__WHAT IS REQUIRED__.
Everything from the line that contains "none -> yellow plate I7 level 1" through the last line below should be transcribed exactly, except the pictures.

········

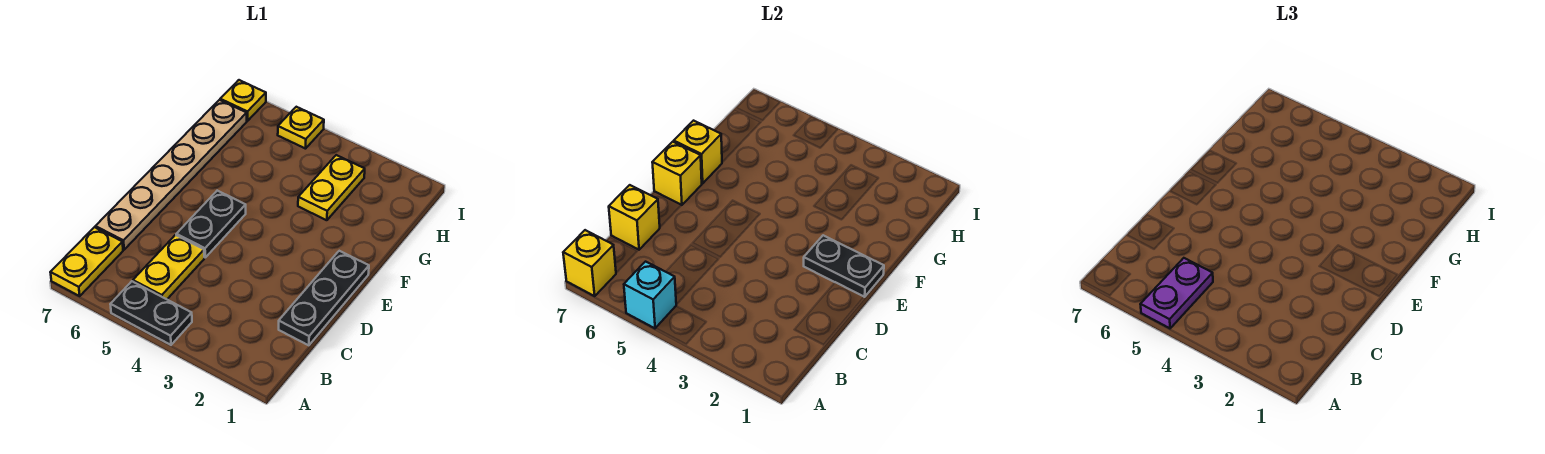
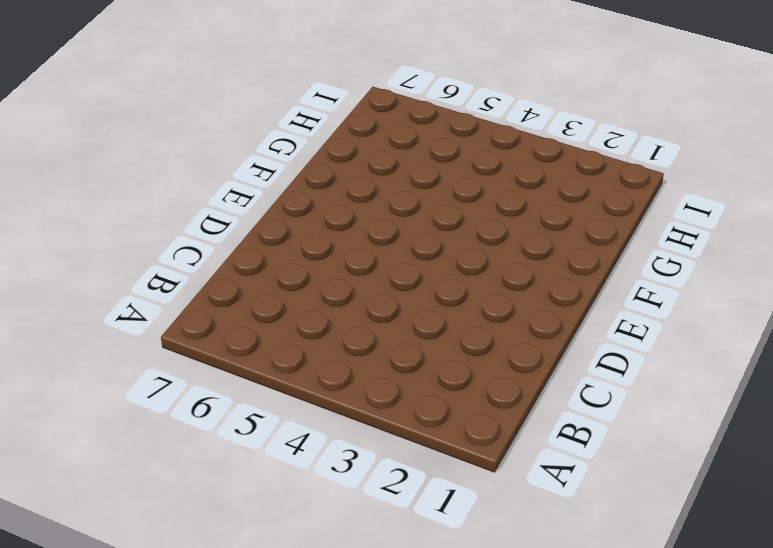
none -> black plate A4:A5 level 1
none -> yellow plate A7:B7 level 1
none -> yellow plate B5:C5 level 1

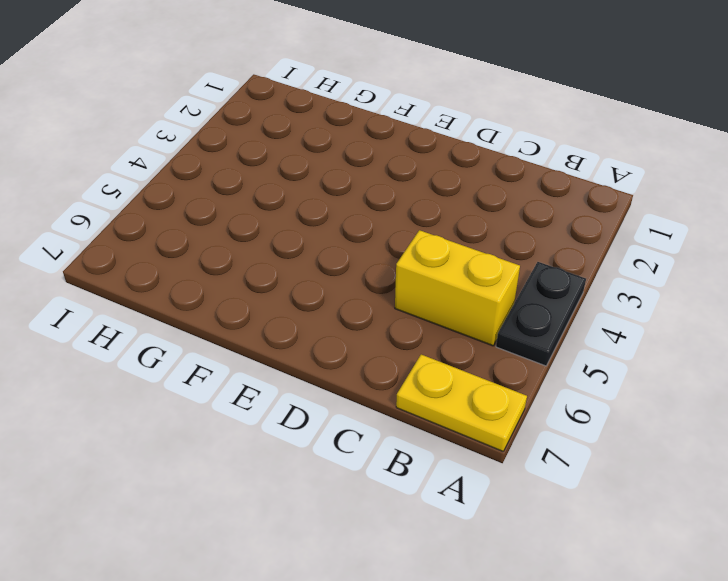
yellow brick B5:C5 level 1 -> yellow plate B5:C5 level 1
none -> black plate C1:E1 level 1
none -> tan plate C7:H7 level 1
none -> black plate D5:E5 level 1

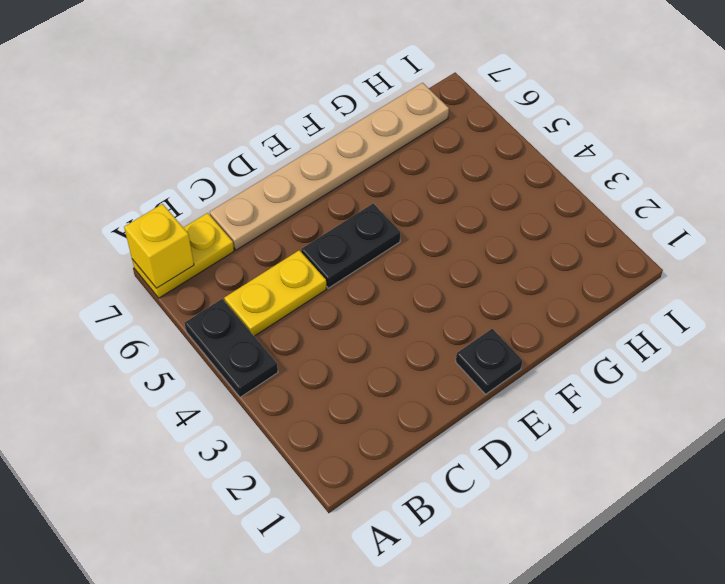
black plate E1 level 1 -> black plate C1:E1 level 1
none -> yellow plate G3:H3 level 1
none -> yellow plate I5 level 1
none -> yellow plate I7 level 1

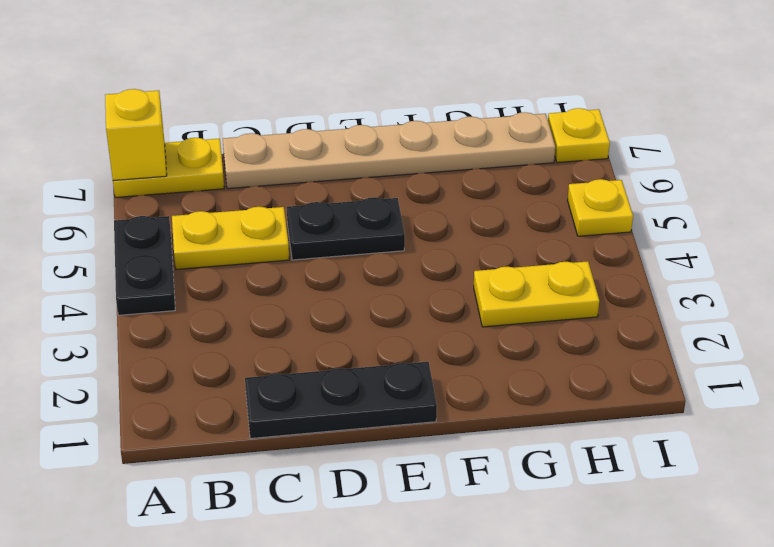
none -> cyan brick A5 level 2
none -> yellow brick C7 level 2
none -> black plate E1:E2 level 2

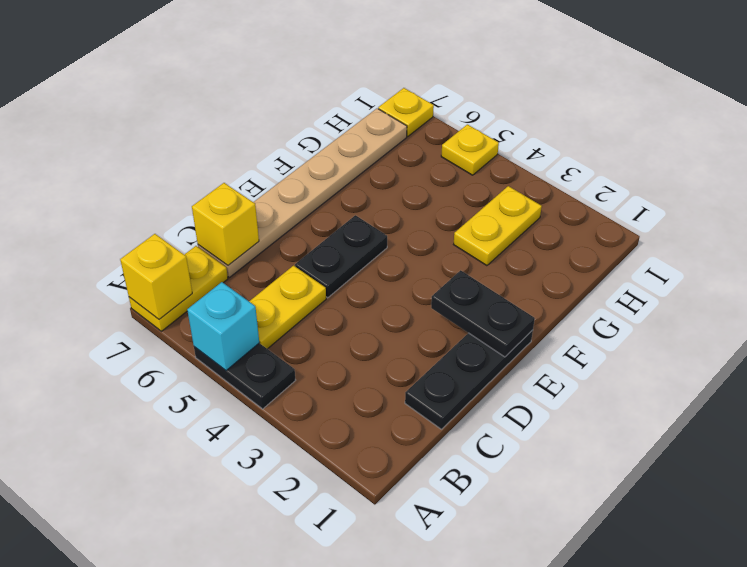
none -> yellow brick E7 level 2
none -> yellow brick F7 level 2
none -> purple plate A5:B5 level 3

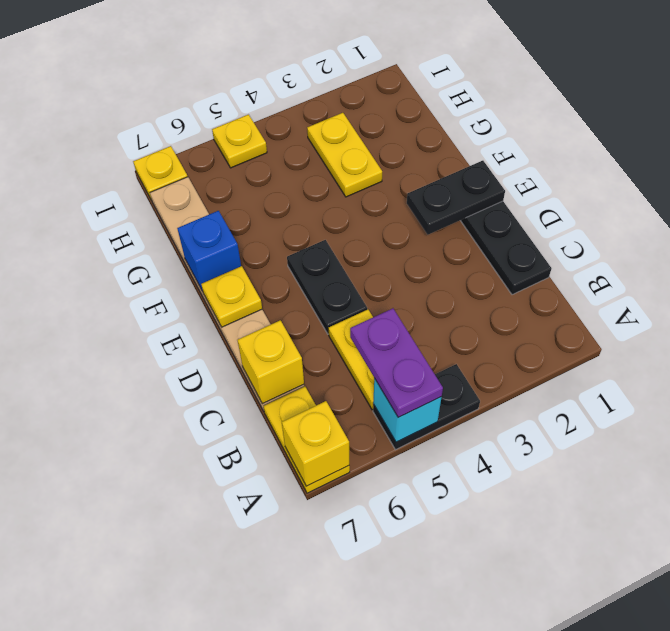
yellow plate E7 level 2 -> yellow brick E7 level 2
blue brick F7 level 2 -> yellow brick F7 level 2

········

__THE ANSWER__.
none -> yellow plate I7 level 1

none -> cyan brick A5 level 2
none -> yellow brick C7 level 2
none -> black plate E1:E2 level 2

none -> yellow brick E7 level 2
none -> yellow brick F7 level 2
none -> purple plate A5:B5 level 3

yellow plate E7 level 2 -> yellow brick E7 level 2
blue brick F7 level 2 -> yellow brick F7 level 2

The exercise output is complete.